### Assignment
Reproduce only the lines from the one containing "RV2: 20k (AGND, VEXT, wiper" through the end of the data, exactly as they stand.

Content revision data
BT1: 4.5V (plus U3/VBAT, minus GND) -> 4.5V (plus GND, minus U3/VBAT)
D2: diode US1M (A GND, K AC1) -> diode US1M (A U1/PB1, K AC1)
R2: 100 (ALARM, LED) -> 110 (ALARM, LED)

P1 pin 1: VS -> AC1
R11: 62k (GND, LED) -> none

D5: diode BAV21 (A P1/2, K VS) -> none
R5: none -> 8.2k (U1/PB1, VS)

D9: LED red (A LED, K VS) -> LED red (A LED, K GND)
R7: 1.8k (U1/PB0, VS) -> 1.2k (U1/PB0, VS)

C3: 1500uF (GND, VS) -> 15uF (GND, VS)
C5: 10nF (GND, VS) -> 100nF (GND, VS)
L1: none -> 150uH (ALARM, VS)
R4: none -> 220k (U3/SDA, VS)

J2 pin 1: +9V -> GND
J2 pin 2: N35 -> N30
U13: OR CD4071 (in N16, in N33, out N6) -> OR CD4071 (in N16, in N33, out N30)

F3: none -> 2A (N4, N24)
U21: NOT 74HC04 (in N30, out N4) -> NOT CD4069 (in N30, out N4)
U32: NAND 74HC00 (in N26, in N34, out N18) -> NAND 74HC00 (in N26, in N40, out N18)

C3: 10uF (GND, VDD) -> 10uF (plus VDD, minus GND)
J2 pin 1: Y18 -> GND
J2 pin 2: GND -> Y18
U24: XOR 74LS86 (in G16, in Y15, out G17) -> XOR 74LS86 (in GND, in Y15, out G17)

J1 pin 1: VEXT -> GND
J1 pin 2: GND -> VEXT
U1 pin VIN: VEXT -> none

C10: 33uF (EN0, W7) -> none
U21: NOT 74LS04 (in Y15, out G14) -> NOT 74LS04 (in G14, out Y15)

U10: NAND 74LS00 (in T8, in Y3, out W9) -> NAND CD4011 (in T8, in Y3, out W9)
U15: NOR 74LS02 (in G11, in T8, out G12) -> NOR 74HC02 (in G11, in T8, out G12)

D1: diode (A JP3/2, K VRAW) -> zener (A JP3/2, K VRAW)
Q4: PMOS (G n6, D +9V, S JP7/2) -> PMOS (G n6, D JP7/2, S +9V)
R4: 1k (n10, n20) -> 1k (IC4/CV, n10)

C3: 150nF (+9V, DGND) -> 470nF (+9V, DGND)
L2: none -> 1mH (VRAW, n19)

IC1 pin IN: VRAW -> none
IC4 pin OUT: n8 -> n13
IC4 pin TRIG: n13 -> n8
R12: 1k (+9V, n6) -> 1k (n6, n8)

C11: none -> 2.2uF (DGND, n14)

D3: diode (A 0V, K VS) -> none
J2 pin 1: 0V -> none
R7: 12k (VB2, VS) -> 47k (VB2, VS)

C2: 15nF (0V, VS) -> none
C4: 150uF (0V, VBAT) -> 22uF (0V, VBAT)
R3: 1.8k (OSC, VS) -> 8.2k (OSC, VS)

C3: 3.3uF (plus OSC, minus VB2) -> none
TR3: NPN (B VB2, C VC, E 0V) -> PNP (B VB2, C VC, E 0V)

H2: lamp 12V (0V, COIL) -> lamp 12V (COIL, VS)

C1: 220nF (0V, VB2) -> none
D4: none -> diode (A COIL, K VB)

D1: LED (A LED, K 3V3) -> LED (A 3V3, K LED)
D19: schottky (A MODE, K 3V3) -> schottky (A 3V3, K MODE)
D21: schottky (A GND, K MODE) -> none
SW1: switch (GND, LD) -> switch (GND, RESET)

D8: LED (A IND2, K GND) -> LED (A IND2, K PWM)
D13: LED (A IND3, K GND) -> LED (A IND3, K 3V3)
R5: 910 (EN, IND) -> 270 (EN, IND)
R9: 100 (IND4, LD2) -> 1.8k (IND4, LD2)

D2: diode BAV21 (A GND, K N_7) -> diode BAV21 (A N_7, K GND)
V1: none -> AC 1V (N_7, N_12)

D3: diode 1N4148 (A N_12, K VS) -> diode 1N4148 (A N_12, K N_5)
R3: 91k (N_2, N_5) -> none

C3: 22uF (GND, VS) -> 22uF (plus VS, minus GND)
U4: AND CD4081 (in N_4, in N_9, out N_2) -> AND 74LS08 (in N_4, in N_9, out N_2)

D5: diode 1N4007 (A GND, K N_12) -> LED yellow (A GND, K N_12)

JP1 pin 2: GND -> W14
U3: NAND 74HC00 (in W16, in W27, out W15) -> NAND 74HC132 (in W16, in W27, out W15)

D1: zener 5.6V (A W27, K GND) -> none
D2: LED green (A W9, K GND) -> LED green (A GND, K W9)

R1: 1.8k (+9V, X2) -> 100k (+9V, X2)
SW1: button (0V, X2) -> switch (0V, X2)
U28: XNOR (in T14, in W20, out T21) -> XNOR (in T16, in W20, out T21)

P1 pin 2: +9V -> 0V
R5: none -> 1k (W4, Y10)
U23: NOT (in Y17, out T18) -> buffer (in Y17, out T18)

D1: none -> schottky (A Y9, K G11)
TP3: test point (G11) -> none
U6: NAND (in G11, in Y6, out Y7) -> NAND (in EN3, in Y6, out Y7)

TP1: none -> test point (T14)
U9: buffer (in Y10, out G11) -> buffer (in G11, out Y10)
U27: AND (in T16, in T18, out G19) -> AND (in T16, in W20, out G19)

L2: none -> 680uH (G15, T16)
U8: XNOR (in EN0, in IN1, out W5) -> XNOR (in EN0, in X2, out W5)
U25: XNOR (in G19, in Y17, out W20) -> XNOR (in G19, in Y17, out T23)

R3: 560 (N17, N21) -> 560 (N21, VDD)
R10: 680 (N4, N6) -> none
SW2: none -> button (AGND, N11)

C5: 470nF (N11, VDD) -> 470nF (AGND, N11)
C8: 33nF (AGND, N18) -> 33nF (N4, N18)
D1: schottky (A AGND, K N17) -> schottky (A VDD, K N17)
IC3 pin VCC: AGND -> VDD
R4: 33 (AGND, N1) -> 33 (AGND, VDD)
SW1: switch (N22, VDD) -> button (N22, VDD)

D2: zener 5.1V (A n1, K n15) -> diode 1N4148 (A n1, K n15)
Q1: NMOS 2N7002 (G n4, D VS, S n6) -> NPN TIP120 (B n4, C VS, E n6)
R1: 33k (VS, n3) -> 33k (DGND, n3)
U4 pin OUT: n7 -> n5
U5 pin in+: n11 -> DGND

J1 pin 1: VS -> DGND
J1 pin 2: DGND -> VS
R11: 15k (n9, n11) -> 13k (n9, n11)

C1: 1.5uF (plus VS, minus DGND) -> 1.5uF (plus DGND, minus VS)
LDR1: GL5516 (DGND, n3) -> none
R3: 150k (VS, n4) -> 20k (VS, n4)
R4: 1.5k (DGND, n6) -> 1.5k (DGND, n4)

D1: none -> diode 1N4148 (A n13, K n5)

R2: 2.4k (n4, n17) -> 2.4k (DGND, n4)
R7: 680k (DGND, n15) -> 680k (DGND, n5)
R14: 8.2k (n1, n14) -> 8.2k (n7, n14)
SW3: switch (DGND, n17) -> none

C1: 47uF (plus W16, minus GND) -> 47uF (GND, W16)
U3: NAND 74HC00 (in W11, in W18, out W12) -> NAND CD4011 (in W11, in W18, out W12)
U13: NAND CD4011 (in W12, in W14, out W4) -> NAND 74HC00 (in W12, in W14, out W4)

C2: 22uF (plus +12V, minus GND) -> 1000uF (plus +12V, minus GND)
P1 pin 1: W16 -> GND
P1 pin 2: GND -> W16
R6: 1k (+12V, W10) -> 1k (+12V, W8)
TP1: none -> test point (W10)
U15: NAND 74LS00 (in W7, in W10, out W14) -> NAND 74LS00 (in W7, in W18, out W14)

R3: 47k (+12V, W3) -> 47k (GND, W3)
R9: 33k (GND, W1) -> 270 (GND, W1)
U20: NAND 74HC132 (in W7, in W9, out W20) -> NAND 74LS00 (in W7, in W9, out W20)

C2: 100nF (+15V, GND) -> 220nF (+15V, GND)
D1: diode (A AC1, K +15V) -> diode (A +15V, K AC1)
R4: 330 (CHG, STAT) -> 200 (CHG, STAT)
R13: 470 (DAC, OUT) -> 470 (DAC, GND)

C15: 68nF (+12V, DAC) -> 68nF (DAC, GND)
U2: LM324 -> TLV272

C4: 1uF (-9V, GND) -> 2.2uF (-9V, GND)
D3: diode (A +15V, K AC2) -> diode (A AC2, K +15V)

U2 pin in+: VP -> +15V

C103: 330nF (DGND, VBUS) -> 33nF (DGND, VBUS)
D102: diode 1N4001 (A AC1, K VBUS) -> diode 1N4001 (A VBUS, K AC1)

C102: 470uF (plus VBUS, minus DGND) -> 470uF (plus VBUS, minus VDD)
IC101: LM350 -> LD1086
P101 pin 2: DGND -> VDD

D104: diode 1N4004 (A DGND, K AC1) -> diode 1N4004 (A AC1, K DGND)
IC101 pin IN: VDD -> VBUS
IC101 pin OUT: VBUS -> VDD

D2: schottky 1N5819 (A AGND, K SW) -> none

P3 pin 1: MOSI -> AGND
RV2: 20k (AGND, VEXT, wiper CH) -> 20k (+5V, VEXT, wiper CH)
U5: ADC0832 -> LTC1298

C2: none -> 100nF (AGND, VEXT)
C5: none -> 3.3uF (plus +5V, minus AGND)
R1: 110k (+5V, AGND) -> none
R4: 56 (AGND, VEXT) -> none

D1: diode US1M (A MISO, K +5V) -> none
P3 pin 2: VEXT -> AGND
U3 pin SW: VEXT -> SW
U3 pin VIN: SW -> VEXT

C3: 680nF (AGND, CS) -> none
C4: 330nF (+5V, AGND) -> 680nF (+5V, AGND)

### Task output
RV2: 20k (AGND, VEXT, wiper CH) -> 20k (+5V, VEXT, wiper CH)
U5: ADC0832 -> LTC1298

C2: none -> 100nF (AGND, VEXT)
C5: none -> 3.3uF (plus +5V, minus AGND)
R1: 110k (+5V, AGND) -> none
R4: 56 (AGND, VEXT) -> none

D1: diode US1M (A MISO, K +5V) -> none
P3 pin 2: VEXT -> AGND
U3 pin SW: VEXT -> SW
U3 pin VIN: SW -> VEXT

C3: 680nF (AGND, CS) -> none
C4: 330nF (+5V, AGND) -> 680nF (+5V, AGND)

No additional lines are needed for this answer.